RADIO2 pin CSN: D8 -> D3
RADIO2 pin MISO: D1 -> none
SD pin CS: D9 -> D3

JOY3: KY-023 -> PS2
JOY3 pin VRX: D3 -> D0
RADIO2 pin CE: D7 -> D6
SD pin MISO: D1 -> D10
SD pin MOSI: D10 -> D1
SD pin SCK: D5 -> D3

◆ ◆ ◆ ◆ ◆ ◆ ◆

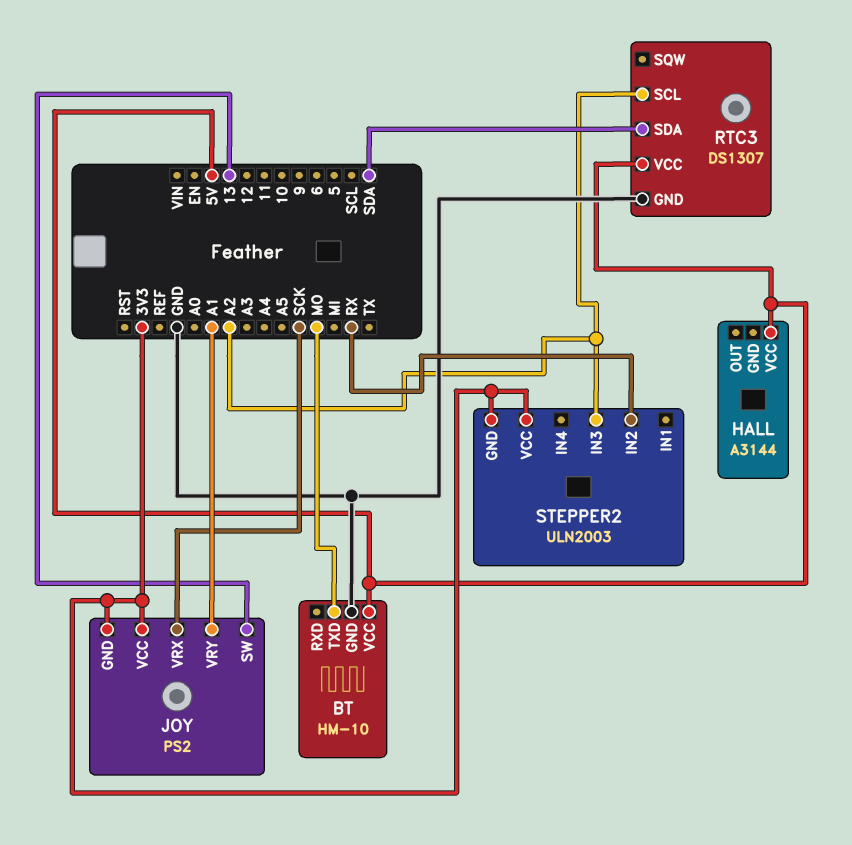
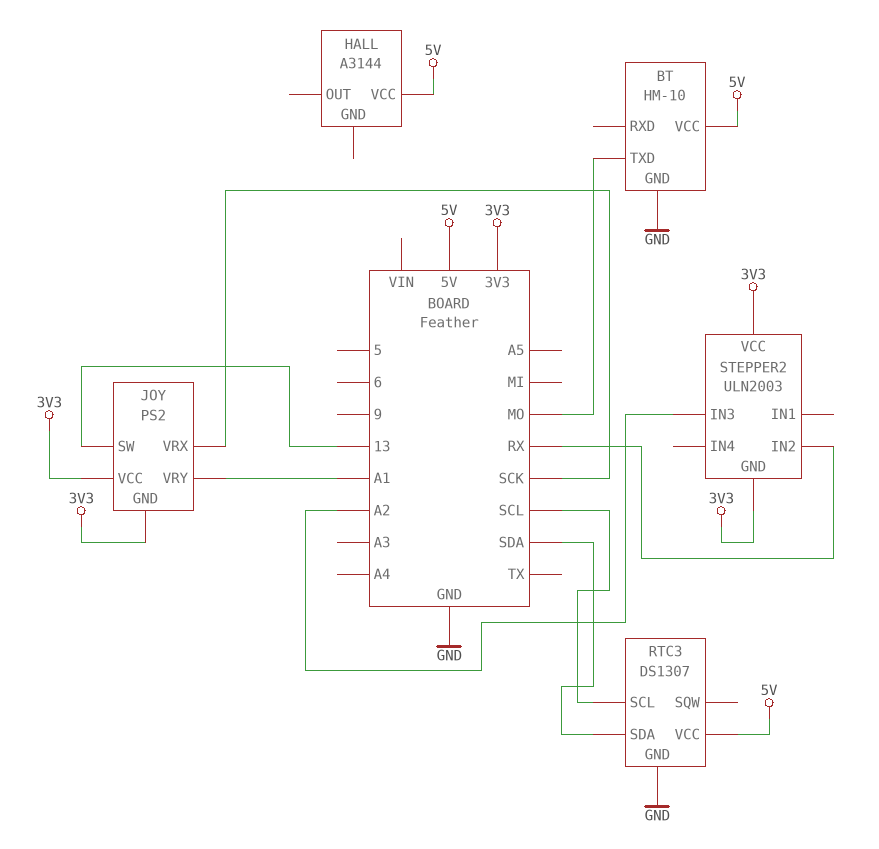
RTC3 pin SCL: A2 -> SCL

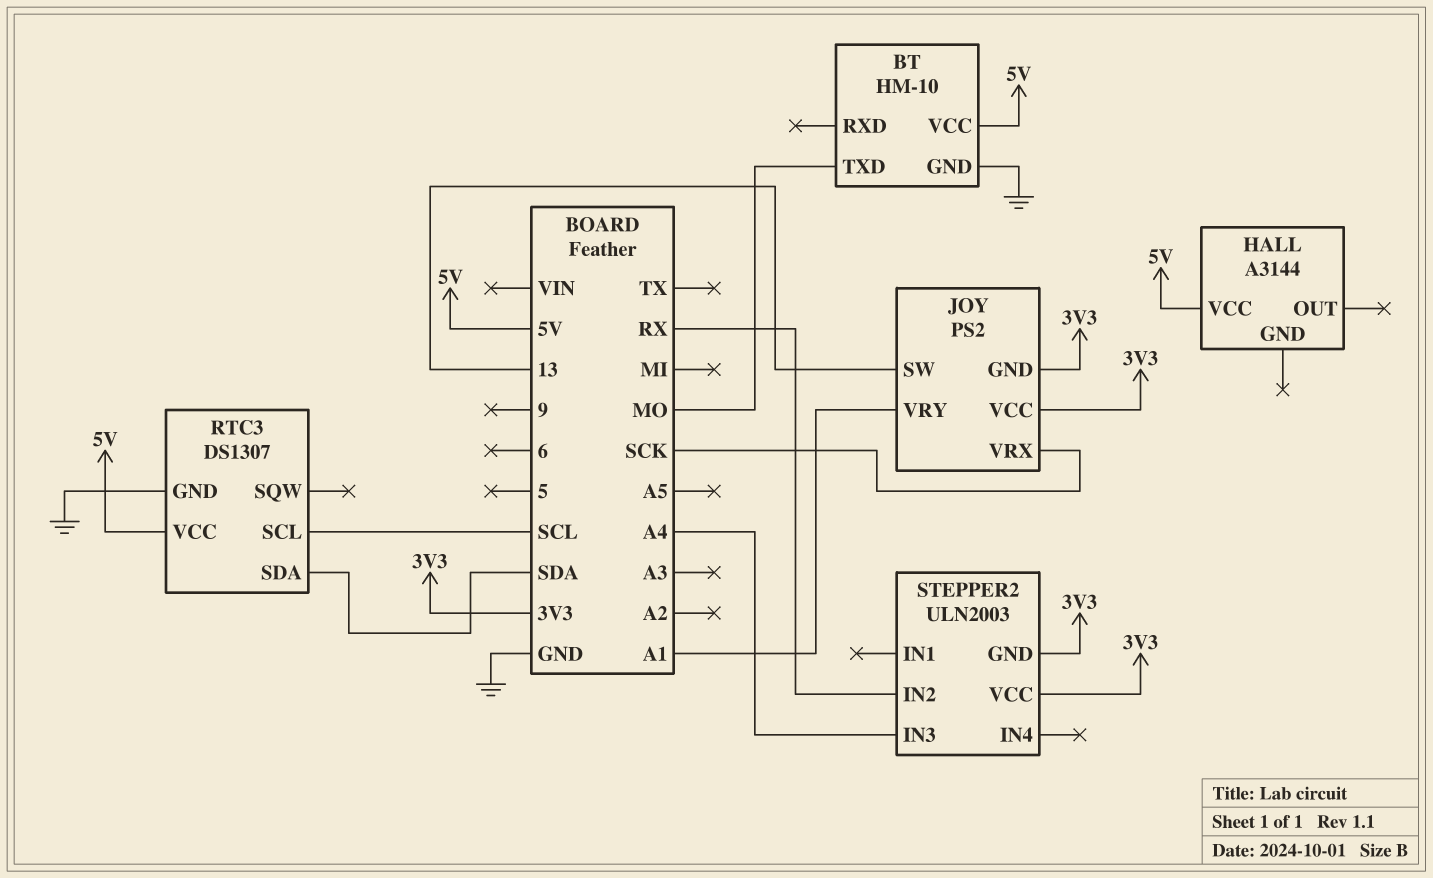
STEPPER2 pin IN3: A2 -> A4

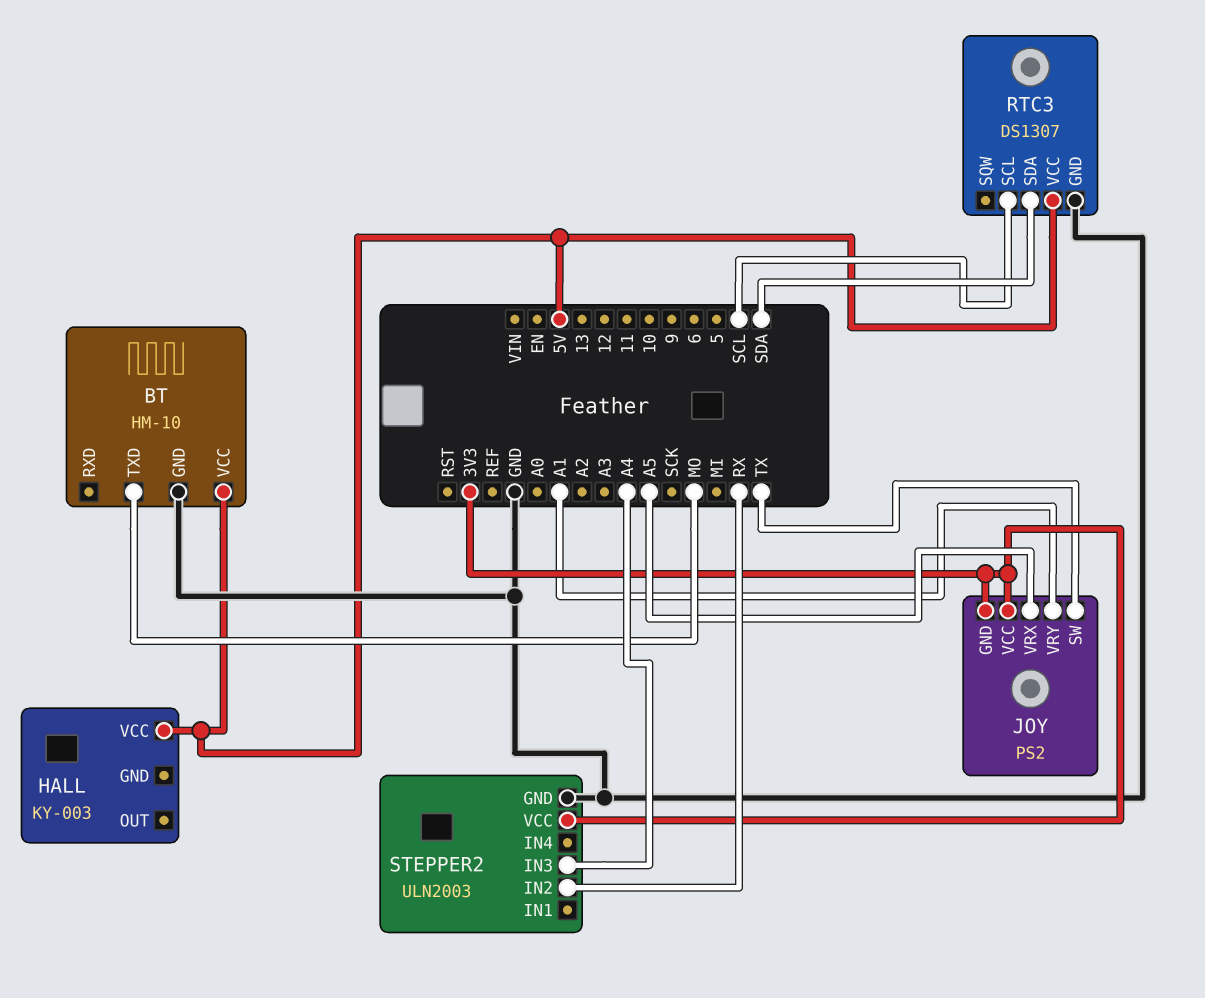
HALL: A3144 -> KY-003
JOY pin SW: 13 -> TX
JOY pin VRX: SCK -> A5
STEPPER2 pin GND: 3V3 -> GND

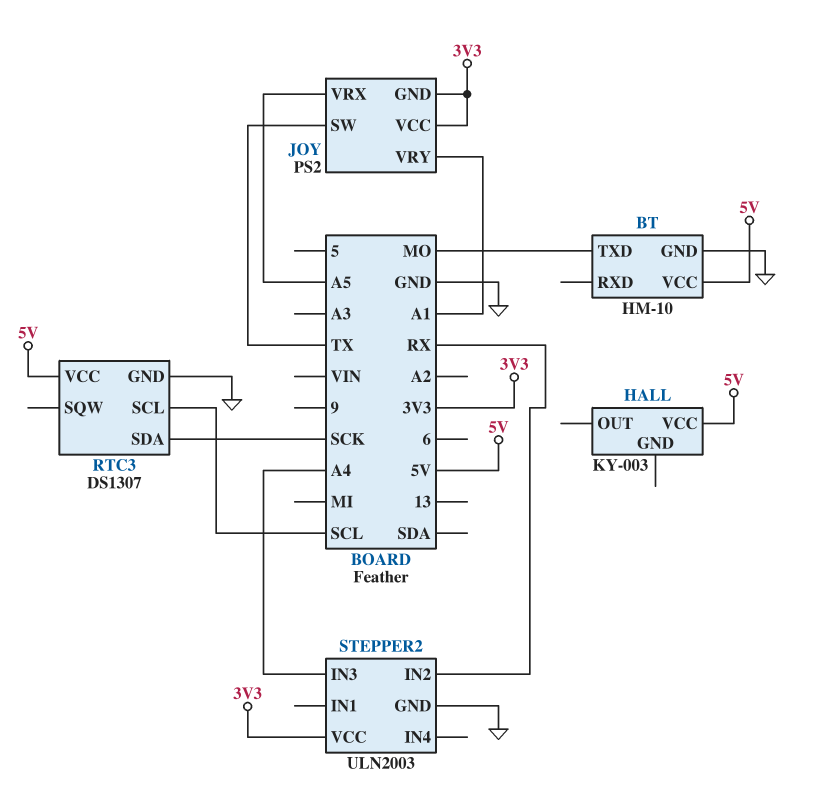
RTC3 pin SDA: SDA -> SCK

◆ ◆ ◆ ◆ ◆ ◆ ◆

§ **Task description**: Scan the lines above for "RADIO2 pin CSN: D8 -> D3" and for "SD pin SCK: D5 -> D3". Repeat exactly the line holding each of them and every line in between.

§ **Solved problem**:
RADIO2 pin CSN: D8 -> D3
RADIO2 pin MISO: D1 -> none
SD pin CS: D9 -> D3

JOY3: KY-023 -> PS2
JOY3 pin VRX: D3 -> D0
RADIO2 pin CE: D7 -> D6
SD pin MISO: D1 -> D10
SD pin MOSI: D10 -> D1
SD pin SCK: D5 -> D3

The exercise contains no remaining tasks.